* DATASET EXTRACT:

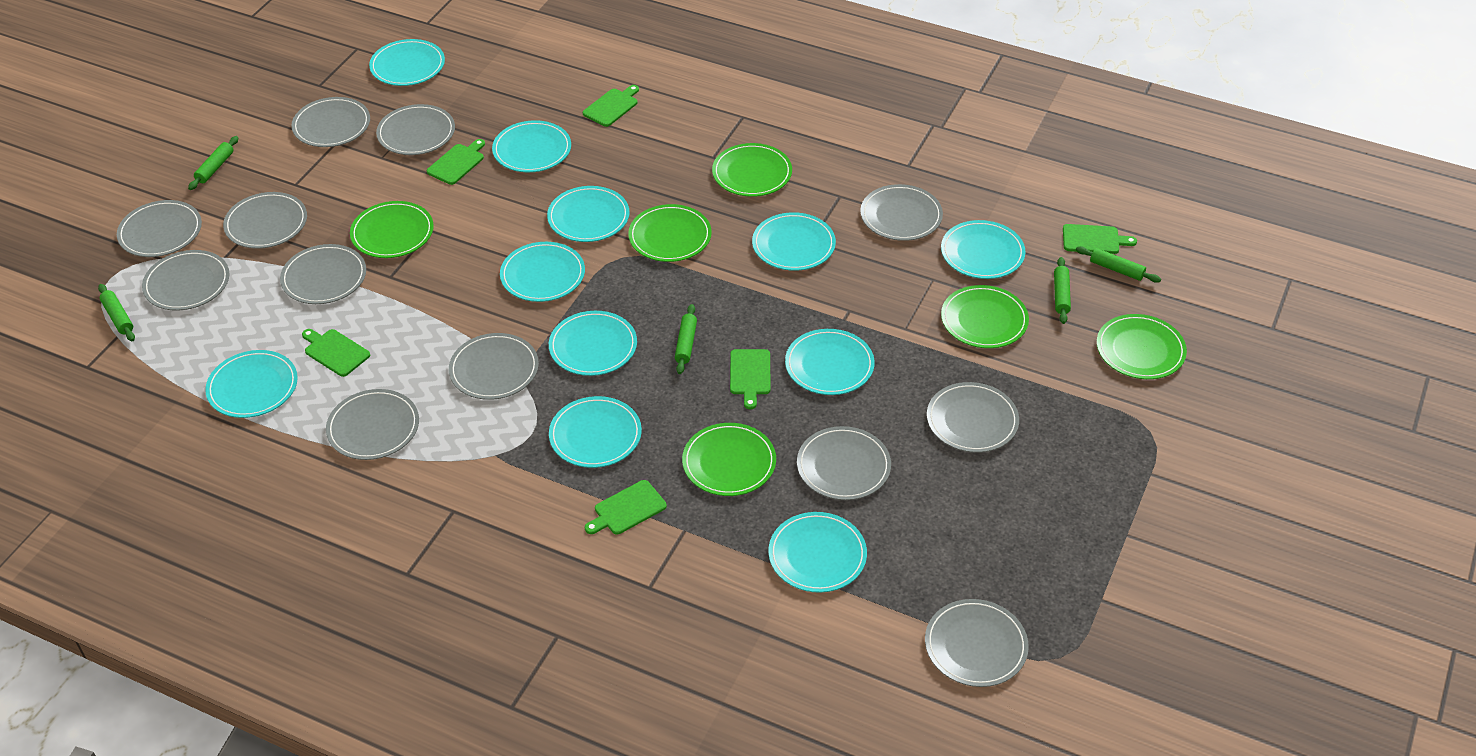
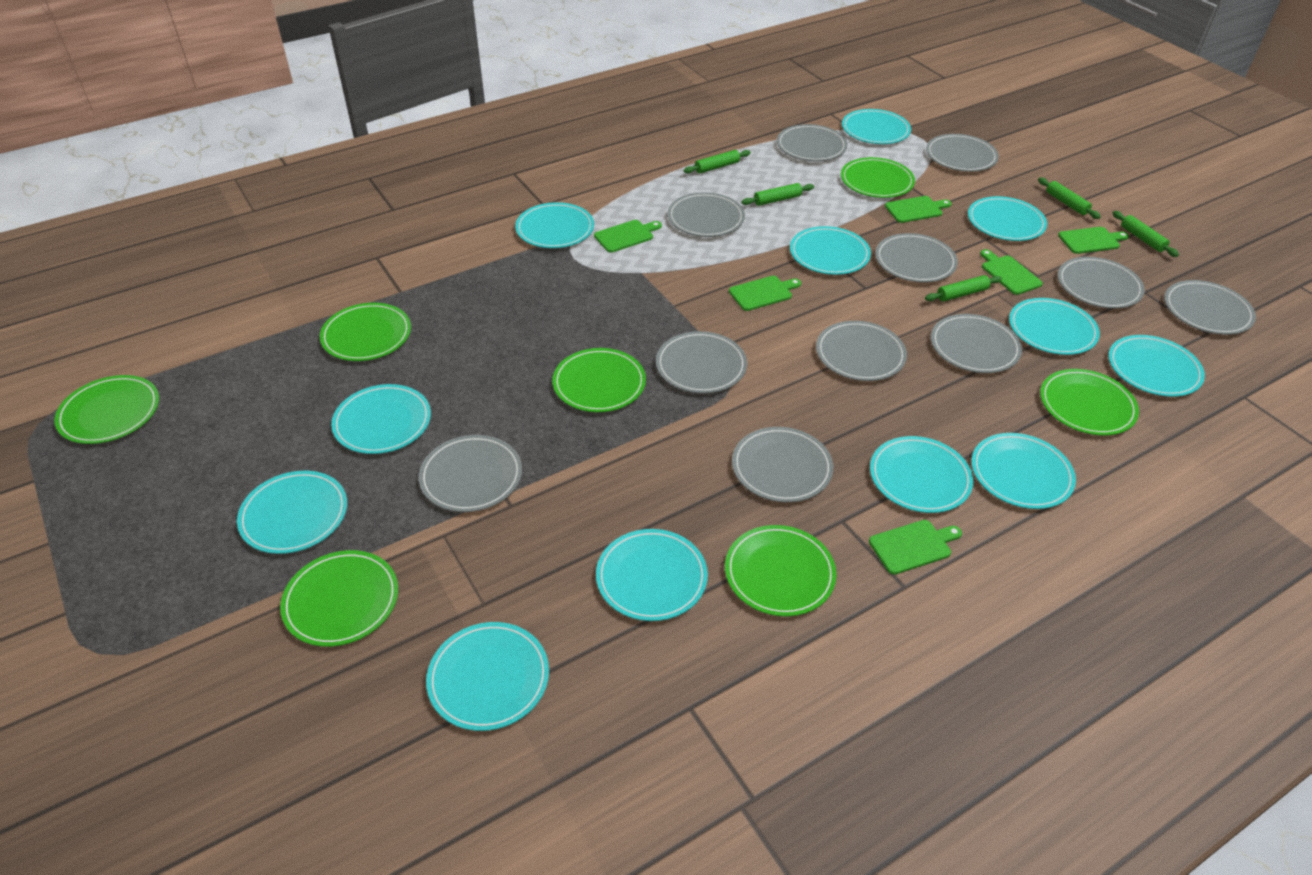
green plate: 6 -> 7
grey plate: 12 -> 11
turquoise plate: 11 -> 12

* WHAT TO DO: Reproduce the material word for word, pictures excluded.

* ANSWER AREA:
green plate: 6 -> 7
grey plate: 12 -> 11
turquoise plate: 11 -> 12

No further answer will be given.